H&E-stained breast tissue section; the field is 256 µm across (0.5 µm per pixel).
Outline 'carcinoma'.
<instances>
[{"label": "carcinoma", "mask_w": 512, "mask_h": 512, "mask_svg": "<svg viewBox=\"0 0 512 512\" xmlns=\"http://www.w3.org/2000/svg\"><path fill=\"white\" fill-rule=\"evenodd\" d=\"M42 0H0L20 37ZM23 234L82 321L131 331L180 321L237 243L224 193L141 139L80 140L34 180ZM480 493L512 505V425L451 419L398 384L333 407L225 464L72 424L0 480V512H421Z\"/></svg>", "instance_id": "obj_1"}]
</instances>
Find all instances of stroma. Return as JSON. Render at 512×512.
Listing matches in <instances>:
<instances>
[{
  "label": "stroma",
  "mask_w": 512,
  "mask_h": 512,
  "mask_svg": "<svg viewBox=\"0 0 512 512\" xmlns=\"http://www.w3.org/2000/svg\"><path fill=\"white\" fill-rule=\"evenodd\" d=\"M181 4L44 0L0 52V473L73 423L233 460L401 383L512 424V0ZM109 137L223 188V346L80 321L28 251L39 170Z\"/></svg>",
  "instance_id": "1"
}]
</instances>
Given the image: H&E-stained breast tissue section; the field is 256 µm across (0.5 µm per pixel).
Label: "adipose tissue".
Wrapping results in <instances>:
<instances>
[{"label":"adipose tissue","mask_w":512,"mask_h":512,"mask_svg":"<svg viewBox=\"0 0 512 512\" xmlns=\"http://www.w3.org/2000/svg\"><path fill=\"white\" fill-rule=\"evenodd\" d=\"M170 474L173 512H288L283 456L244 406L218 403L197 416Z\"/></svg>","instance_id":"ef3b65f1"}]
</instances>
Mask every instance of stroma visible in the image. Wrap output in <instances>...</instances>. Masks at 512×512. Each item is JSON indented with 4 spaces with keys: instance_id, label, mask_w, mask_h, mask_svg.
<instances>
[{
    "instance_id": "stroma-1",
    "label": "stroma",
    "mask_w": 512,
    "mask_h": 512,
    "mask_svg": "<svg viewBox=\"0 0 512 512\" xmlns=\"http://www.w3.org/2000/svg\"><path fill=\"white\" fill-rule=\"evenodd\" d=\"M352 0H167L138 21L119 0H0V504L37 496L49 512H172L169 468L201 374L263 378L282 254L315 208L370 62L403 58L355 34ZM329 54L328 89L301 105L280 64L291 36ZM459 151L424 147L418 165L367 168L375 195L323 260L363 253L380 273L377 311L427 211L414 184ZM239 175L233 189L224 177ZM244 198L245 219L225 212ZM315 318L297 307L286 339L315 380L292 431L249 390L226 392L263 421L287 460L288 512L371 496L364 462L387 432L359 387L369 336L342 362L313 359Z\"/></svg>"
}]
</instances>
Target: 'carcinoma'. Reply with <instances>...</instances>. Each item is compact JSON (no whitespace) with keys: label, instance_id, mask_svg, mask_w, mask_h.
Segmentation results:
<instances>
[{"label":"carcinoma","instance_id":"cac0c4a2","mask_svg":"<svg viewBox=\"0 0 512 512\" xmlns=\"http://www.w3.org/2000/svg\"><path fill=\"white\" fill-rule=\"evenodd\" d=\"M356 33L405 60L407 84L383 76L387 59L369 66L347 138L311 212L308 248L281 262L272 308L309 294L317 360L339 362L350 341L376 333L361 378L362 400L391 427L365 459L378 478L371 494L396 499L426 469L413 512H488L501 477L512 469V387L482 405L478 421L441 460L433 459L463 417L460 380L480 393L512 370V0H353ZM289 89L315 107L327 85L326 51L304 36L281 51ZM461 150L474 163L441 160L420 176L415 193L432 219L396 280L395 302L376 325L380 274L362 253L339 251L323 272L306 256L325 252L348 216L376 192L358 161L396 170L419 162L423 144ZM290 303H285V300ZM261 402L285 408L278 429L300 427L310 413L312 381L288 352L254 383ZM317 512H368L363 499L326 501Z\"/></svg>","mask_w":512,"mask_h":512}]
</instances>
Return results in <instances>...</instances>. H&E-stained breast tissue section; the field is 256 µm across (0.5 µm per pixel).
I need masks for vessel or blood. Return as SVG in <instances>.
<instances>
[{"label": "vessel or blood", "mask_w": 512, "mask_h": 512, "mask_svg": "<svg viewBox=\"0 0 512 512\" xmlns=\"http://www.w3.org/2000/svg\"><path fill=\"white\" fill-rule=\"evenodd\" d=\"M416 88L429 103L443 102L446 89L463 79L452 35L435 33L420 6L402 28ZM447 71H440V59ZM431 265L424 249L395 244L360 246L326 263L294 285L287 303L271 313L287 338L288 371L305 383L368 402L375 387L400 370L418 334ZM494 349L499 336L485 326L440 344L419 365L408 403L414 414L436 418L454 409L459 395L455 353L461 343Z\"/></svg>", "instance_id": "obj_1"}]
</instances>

**Exercise prompt**
Give an exact copy of all the data shown above.

**Task output**
H&E-stained breast tissue section; the field is 256 µm across (0.5 µm per pixel).
Outline 'carcinoma'.
<instances>
[{"label": "carcinoma", "mask_w": 512, "mask_h": 512, "mask_svg": "<svg viewBox=\"0 0 512 512\" xmlns=\"http://www.w3.org/2000/svg\"><path fill=\"white\" fill-rule=\"evenodd\" d=\"M42 0H0L20 37ZM23 234L82 321L131 331L180 321L237 243L224 193L141 139L80 140L34 180ZM480 493L512 505V425L451 419L398 384L333 407L225 464L72 424L0 480V512H421Z\"/></svg>", "instance_id": "obj_1"}]
</instances>
Find all instances of stroma. Return as JSON. Render at 512×512.
Listing matches in <instances>:
<instances>
[{
  "label": "stroma",
  "mask_w": 512,
  "mask_h": 512,
  "mask_svg": "<svg viewBox=\"0 0 512 512\" xmlns=\"http://www.w3.org/2000/svg\"><path fill=\"white\" fill-rule=\"evenodd\" d=\"M181 4L44 0L0 52V473L73 423L233 460L401 383L512 424V0ZM109 137L223 188V346L80 321L28 251L39 170Z\"/></svg>",
  "instance_id": "1"
}]
</instances>
Given the image: H&E-stained breast tissue section; the field is 256 µm across (0.5 µm per pixel).
Label: "adipose tissue".
Wrapping results in <instances>:
<instances>
[{"label":"adipose tissue","mask_w":512,"mask_h":512,"mask_svg":"<svg viewBox=\"0 0 512 512\" xmlns=\"http://www.w3.org/2000/svg\"><path fill=\"white\" fill-rule=\"evenodd\" d=\"M170 474L173 512H288L283 456L244 406L218 403L197 416Z\"/></svg>","instance_id":"ef3b65f1"}]
</instances>
Mask every instance of stroma visible in the image. Wrap output in <instances>...</instances>. Masks at 512×512. Each item is JSON indented with 4 spaces with keys: instance_id, label, mask_w, mask_h, mask_svg.
<instances>
[{
    "instance_id": "stroma-1",
    "label": "stroma",
    "mask_w": 512,
    "mask_h": 512,
    "mask_svg": "<svg viewBox=\"0 0 512 512\" xmlns=\"http://www.w3.org/2000/svg\"><path fill=\"white\" fill-rule=\"evenodd\" d=\"M352 0H167L138 21L119 0H0V504L37 496L49 512H172L169 468L201 374L263 378L282 254L315 208L370 62L403 58L355 34ZM329 54L328 89L301 105L280 64L291 36ZM459 151L424 147L418 165L367 168L375 195L323 260L363 253L380 273L377 311L427 211L414 184ZM239 175L233 189L224 177ZM244 198L245 219L225 212ZM315 318L297 307L286 339L315 380L292 431L249 390L226 392L263 421L287 460L288 512L371 496L364 462L387 432L359 387L369 336L342 362L313 359Z\"/></svg>"
}]
</instances>
Target: 'carcinoma'. Reply with <instances>...</instances>. Each item is compact JSON (no whitespace) with keys: label, instance_id, mask_svg, mask_w, mask_h.
Segmentation results:
<instances>
[{"label":"carcinoma","instance_id":"cac0c4a2","mask_svg":"<svg viewBox=\"0 0 512 512\" xmlns=\"http://www.w3.org/2000/svg\"><path fill=\"white\" fill-rule=\"evenodd\" d=\"M356 33L405 60L407 84L383 76L387 59L369 66L347 138L311 212L308 248L281 262L272 308L309 294L317 360L339 362L350 341L376 333L361 378L362 400L391 427L365 459L378 478L371 494L396 499L426 469L413 512H488L501 477L512 469V387L482 405L478 421L441 460L433 459L463 417L460 380L480 393L512 370V0H353ZM289 89L315 107L327 85L326 51L304 36L281 51ZM461 150L474 163L441 160L420 176L415 193L432 219L396 280L395 302L376 325L380 274L362 253L339 251L323 272L306 256L325 252L348 216L376 192L358 161L396 170L419 162L423 144ZM290 303H285V300ZM261 402L285 408L278 429L300 427L310 413L312 381L288 352L254 383ZM317 512H368L363 499L326 501Z\"/></svg>","mask_w":512,"mask_h":512}]
</instances>
Return results in <instances>...</instances>. H&E-stained breast tissue section; the field is 256 µm across (0.5 µm per pixel).
I need masks for vessel or blood. Return as SVG in <instances>.
<instances>
[{"label": "vessel or blood", "mask_w": 512, "mask_h": 512, "mask_svg": "<svg viewBox=\"0 0 512 512\" xmlns=\"http://www.w3.org/2000/svg\"><path fill=\"white\" fill-rule=\"evenodd\" d=\"M416 88L429 103L443 102L446 89L463 79L452 35L435 33L420 6L402 28ZM447 71H440V59ZM431 265L424 249L395 244L360 246L326 263L294 285L287 303L271 313L287 338L288 371L305 383L368 402L375 387L400 370L418 334ZM494 349L499 336L485 326L440 344L419 365L408 403L414 414L436 418L454 409L459 395L455 353L461 343Z\"/></svg>", "instance_id": "obj_1"}]
</instances>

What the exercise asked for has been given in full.